(Items from a dataset)
---+---

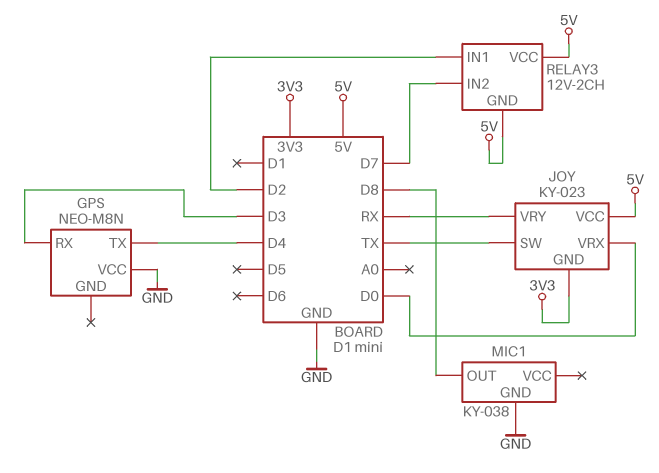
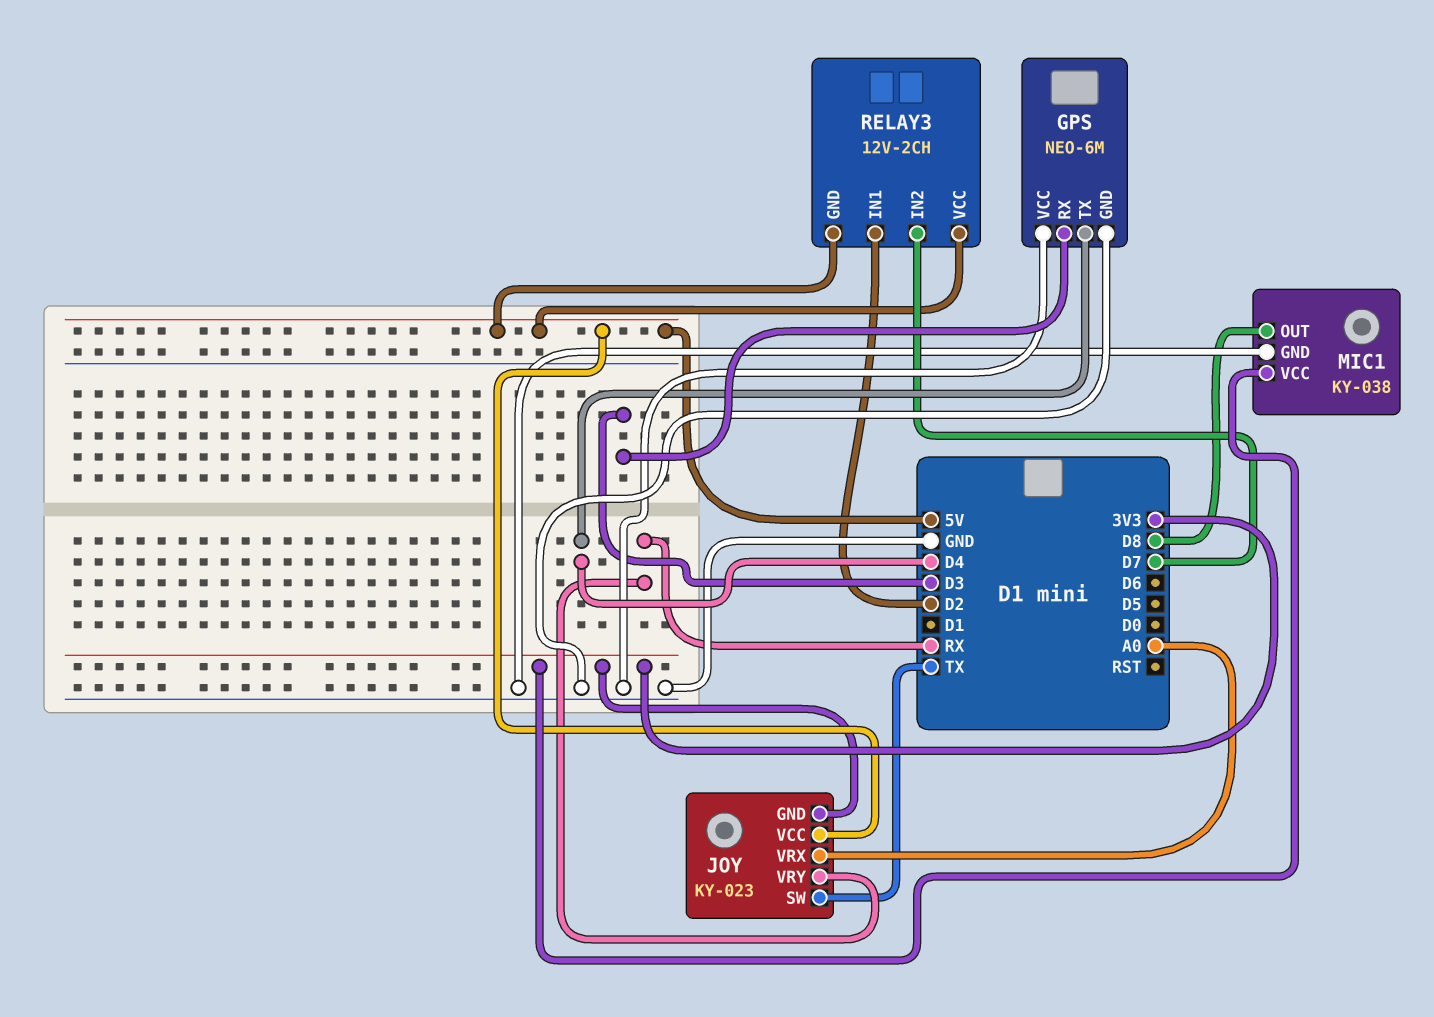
GPS: NEO-M8N -> NEO-6M
GPS pin GND: none -> GND
JOY pin VRX: D0 -> A0
MIC1 pin VCC: none -> 3V3

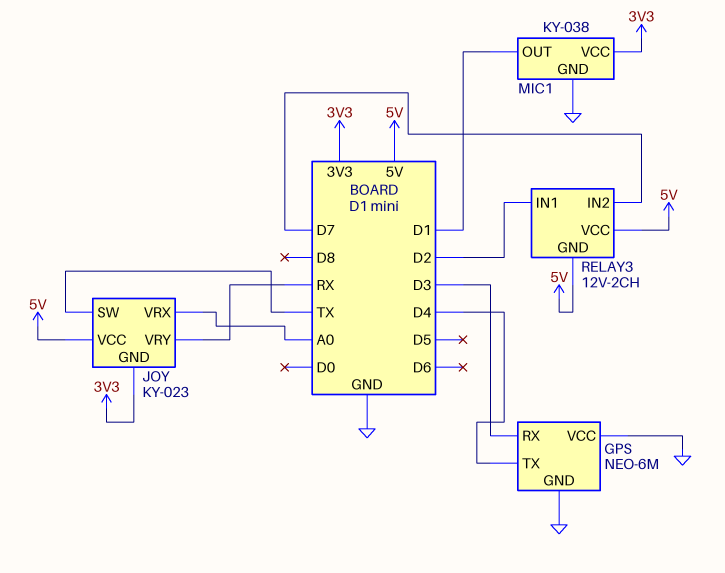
MIC1 pin OUT: D8 -> D1

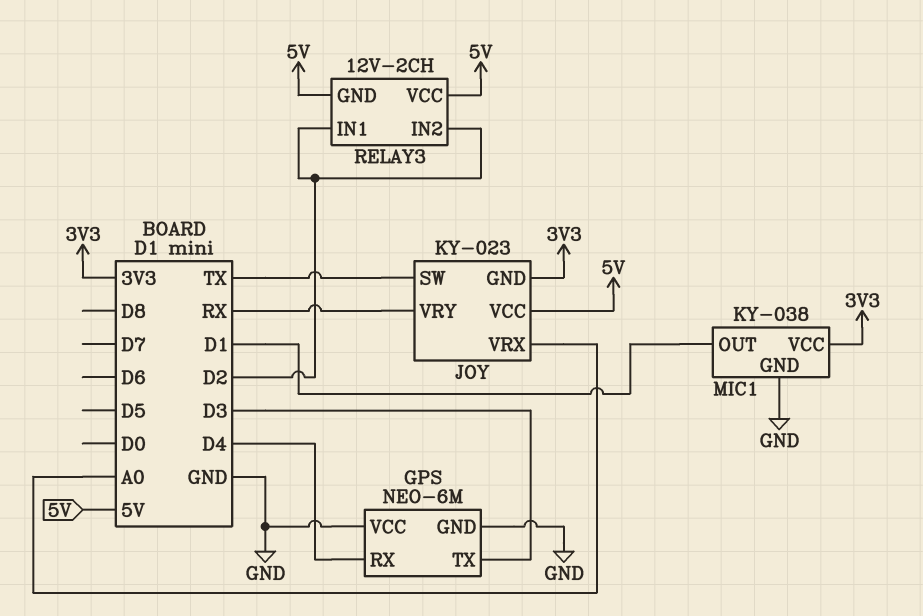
GPS pin RX: D3 -> D4
GPS pin TX: D4 -> D3
RELAY3 pin IN2: D7 -> D2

---+---

What to work on = Show the lines where the word "none" appears in the entries.

Solution for this problem =
GPS pin GND: none -> GND
MIC1 pin VCC: none -> 3V3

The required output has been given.